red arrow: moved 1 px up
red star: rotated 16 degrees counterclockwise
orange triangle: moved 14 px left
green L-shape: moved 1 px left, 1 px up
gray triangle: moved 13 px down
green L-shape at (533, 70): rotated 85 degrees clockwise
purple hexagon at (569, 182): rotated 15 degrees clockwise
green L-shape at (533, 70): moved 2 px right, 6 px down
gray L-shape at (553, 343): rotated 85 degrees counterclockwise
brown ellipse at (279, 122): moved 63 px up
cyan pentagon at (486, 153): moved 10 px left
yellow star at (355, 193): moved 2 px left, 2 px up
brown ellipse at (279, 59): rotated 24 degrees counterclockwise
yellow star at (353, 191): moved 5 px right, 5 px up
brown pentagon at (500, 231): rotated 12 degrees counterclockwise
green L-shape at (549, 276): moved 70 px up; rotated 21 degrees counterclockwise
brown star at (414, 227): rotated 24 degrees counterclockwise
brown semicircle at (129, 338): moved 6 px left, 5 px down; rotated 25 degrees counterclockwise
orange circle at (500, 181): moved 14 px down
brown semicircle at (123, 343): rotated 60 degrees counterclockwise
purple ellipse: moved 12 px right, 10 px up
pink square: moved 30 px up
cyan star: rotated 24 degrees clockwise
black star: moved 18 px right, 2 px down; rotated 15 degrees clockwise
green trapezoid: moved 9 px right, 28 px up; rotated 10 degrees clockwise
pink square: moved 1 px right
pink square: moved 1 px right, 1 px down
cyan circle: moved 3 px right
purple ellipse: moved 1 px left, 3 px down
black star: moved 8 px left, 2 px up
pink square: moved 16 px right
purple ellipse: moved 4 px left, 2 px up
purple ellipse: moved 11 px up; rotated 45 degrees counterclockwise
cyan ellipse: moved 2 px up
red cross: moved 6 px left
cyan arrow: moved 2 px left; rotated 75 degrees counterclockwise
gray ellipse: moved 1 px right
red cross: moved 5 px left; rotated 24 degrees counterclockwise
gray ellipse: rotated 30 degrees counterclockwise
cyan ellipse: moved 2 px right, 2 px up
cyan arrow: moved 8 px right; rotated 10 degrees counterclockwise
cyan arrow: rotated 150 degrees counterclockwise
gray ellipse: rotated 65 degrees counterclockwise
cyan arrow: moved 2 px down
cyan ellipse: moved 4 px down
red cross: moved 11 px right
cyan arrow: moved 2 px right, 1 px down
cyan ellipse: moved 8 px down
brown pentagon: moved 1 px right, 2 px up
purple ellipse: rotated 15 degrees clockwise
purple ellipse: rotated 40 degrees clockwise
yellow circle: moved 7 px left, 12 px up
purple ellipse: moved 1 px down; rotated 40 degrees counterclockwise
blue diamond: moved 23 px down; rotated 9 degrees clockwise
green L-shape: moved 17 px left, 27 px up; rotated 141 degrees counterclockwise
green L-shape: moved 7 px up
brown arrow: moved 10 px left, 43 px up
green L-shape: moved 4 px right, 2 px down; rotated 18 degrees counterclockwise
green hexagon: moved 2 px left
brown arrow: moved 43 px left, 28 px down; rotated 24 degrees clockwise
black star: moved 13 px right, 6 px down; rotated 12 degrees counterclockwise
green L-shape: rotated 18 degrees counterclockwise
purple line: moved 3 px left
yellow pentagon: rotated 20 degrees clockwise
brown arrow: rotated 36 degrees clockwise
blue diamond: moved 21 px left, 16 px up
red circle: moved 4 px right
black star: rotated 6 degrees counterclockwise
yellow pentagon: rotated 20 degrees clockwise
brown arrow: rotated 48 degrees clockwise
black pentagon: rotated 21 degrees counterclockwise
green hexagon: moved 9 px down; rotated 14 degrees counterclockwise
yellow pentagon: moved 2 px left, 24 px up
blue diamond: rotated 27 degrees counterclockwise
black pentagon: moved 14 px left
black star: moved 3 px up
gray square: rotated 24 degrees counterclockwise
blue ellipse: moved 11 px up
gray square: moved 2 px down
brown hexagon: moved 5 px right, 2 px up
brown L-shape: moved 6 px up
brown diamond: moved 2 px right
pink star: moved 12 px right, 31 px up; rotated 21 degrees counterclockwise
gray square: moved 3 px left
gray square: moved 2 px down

****************************************

» **Yazılı Alıştırma**: Verilerin başından "brown ellipse at (279, 59): rotated" geçen satıra kadar olan satırları, iki uç dahil, yeniden yaz ve her "green" sözcüğünü "olive" olarak yeniden adlandır. Geri kalan her şey aynı kalsın.

» **Yazılı Çözüm**:
red arrow: moved 1 px up
red star: rotated 16 degrees counterclockwise
orange triangle: moved 14 px left
olive L-shape: moved 1 px left, 1 px up
gray triangle: moved 13 px down
olive L-shape at (533, 70): rotated 85 degrees clockwise
purple hexagon at (569, 182): rotated 15 degrees clockwise
olive L-shape at (533, 70): moved 2 px right, 6 px down
gray L-shape at (553, 343): rotated 85 degrees counterclockwise
brown ellipse at (279, 122): moved 63 px up
cyan pentagon at (486, 153): moved 10 px left
yellow star at (355, 193): moved 2 px left, 2 px up
brown ellipse at (279, 59): rotated 24 degrees counterclockwise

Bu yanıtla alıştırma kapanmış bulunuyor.